Exercise aim: After reading the records, print them all again exactly as they stand.

Supplied data:
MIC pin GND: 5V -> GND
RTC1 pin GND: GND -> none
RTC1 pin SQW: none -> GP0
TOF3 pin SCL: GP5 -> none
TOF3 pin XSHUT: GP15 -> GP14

Completed task:
MIC pin GND: 5V -> GND
RTC1 pin GND: GND -> none
RTC1 pin SQW: none -> GP0
TOF3 pin SCL: GP5 -> none
TOF3 pin XSHUT: GP15 -> GP14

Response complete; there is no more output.